··· SOURCE INFORMATION ···
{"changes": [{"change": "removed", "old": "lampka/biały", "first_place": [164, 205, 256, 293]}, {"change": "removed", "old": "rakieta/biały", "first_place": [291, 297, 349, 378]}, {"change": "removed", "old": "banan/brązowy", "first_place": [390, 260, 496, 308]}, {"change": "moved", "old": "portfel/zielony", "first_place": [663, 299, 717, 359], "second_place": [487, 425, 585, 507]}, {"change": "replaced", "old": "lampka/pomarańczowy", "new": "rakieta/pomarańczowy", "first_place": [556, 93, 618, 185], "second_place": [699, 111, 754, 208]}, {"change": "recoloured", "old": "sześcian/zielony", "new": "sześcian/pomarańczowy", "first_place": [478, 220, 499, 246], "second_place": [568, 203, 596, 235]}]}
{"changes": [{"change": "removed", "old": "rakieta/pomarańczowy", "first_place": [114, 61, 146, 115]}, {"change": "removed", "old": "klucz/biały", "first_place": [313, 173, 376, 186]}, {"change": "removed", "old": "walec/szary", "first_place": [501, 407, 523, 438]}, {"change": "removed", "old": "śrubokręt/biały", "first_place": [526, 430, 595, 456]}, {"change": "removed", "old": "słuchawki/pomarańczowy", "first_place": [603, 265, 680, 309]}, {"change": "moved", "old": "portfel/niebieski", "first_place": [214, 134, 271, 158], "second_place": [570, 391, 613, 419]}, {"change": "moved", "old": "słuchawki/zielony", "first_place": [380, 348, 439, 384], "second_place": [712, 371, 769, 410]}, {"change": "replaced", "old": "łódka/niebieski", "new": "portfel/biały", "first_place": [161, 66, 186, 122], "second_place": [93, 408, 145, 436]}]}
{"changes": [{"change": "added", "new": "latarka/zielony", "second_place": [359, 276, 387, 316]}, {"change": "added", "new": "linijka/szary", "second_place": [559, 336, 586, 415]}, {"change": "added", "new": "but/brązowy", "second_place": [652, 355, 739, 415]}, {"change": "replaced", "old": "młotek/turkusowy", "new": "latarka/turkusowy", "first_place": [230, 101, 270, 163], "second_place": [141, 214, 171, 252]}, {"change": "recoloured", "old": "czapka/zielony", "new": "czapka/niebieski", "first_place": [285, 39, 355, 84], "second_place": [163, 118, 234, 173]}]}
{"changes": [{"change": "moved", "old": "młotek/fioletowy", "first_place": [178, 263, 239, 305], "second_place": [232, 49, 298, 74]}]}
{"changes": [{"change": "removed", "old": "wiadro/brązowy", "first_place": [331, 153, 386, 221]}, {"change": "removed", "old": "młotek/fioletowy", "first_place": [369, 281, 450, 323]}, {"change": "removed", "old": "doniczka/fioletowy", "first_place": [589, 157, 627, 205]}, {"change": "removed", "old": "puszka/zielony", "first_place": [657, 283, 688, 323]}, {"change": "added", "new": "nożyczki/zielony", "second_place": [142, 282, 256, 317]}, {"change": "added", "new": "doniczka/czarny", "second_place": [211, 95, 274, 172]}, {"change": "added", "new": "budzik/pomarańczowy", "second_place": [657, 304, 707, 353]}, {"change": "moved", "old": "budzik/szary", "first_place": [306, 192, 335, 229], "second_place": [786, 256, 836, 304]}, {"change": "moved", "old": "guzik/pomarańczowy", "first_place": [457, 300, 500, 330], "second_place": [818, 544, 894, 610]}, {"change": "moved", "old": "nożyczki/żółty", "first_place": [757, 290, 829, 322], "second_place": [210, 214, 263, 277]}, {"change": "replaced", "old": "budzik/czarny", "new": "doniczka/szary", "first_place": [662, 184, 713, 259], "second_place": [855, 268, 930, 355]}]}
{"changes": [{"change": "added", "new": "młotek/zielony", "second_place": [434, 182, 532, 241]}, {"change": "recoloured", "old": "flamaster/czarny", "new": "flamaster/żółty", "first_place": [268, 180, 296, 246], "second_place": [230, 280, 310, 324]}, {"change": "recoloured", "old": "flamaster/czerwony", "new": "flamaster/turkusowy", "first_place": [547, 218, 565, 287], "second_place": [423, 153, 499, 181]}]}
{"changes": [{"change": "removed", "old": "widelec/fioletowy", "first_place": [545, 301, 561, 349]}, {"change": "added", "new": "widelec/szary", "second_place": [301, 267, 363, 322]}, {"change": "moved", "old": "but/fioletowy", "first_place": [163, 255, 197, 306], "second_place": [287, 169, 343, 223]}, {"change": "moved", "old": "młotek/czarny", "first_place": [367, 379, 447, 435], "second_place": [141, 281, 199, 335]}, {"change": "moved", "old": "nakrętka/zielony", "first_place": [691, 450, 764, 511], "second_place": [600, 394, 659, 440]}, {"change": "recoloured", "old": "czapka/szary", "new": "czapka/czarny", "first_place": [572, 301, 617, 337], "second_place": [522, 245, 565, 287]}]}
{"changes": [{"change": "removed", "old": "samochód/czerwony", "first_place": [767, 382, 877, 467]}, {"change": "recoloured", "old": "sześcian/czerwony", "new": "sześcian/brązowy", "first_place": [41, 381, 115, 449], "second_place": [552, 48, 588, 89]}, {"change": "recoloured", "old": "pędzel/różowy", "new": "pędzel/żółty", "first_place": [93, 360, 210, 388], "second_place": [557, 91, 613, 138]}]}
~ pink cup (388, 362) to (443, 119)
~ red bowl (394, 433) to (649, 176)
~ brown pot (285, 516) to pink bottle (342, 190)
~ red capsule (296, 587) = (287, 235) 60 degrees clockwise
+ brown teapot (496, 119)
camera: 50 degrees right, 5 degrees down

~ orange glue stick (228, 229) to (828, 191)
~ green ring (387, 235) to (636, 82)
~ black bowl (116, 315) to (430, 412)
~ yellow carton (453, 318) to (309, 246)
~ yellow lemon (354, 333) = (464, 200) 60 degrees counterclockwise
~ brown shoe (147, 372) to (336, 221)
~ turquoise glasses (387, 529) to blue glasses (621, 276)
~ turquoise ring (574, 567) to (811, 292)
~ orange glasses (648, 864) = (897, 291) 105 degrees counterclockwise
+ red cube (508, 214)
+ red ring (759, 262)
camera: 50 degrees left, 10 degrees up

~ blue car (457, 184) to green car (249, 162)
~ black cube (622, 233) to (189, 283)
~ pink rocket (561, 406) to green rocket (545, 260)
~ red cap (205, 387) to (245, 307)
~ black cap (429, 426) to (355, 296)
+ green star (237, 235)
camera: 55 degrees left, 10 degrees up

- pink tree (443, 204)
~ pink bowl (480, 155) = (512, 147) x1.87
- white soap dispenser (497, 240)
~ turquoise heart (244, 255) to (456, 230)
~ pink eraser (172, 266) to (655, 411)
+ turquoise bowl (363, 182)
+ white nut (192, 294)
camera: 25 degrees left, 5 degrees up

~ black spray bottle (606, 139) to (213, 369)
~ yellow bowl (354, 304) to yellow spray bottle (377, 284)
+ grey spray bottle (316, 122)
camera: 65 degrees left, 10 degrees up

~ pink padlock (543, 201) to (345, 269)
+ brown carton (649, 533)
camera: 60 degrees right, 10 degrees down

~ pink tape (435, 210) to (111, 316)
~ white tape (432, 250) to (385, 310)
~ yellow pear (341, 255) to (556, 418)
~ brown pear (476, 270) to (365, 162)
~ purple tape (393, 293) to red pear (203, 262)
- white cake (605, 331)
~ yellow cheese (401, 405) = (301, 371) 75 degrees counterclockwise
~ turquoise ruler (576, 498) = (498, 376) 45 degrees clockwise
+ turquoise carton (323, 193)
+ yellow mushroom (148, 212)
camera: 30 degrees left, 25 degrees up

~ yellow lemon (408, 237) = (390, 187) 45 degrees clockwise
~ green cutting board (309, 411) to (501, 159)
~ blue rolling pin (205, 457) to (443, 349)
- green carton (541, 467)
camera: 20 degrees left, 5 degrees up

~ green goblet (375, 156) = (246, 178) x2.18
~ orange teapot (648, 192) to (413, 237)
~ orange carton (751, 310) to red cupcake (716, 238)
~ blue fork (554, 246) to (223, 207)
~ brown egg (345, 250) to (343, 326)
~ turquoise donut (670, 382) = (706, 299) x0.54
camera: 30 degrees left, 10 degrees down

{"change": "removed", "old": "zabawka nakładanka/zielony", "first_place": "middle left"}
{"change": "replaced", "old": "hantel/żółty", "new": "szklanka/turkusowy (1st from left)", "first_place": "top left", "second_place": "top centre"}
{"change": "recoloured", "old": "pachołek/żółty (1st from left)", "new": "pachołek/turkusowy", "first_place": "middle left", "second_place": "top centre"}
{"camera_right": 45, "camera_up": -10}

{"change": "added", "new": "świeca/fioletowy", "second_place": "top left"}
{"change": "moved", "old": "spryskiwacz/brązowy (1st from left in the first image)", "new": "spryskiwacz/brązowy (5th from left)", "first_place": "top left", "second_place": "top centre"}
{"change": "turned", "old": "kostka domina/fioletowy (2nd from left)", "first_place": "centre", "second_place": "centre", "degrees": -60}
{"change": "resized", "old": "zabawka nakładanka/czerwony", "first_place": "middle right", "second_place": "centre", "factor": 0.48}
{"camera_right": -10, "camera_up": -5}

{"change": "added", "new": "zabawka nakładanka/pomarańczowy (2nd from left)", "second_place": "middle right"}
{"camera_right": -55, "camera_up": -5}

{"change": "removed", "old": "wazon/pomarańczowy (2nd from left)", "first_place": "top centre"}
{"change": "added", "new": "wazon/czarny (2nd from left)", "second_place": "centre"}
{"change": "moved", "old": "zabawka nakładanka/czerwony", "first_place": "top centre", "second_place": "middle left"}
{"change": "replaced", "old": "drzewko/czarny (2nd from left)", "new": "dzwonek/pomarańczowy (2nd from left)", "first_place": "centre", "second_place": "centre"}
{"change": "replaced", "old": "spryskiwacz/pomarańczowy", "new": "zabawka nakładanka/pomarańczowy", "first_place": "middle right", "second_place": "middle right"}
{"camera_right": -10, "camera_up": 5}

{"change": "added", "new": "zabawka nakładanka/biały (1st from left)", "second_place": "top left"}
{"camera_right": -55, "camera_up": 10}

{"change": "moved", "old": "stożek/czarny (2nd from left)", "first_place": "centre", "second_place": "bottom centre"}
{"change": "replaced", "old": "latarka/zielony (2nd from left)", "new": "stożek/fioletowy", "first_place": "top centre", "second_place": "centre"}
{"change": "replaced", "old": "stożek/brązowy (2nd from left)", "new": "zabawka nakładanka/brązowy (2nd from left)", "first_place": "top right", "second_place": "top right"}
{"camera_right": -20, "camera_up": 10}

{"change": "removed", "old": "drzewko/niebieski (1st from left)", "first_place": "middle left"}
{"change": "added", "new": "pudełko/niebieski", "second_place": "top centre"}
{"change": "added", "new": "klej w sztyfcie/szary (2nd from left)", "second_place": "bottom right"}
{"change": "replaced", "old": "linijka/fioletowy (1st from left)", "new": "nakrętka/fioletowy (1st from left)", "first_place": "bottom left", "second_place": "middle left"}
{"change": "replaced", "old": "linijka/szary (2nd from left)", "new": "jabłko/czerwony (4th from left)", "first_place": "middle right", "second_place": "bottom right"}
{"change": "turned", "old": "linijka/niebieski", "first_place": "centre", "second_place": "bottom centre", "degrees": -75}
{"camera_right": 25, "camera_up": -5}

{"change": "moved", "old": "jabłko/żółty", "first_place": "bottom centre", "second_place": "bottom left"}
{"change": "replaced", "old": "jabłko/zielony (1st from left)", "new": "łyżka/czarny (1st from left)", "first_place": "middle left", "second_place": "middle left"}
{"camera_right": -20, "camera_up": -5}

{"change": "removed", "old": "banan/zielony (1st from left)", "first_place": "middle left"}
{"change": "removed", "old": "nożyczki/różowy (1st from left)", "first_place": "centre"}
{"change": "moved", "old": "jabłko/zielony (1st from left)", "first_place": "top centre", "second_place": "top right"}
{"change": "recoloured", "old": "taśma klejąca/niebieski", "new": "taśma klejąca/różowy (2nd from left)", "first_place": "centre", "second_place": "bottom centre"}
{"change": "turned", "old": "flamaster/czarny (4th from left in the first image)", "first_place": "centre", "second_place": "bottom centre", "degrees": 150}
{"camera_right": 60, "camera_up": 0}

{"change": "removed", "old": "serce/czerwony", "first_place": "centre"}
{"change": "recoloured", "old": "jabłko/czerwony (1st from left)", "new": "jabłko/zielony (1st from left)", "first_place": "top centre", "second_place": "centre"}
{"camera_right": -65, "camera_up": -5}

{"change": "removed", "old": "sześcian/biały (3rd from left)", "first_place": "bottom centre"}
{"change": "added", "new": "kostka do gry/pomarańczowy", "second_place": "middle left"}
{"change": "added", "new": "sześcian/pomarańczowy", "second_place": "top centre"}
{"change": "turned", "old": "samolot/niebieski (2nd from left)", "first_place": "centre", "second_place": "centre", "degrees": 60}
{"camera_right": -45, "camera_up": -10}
···
> WHAT YOU WILL DO:
In the material above, locate the line containing "to (443, 119)" and the line containing "teapot (496, 119)". Transcribe exactly those two lines and every line between them, and nothing more.

> TASK SOLUTION:
~ pink cup (388, 362) to (443, 119)
~ red bowl (394, 433) to (649, 176)
~ brown pot (285, 516) to pink bottle (342, 190)
~ red capsule (296, 587) = (287, 235) 60 degrees clockwise
+ brown teapot (496, 119)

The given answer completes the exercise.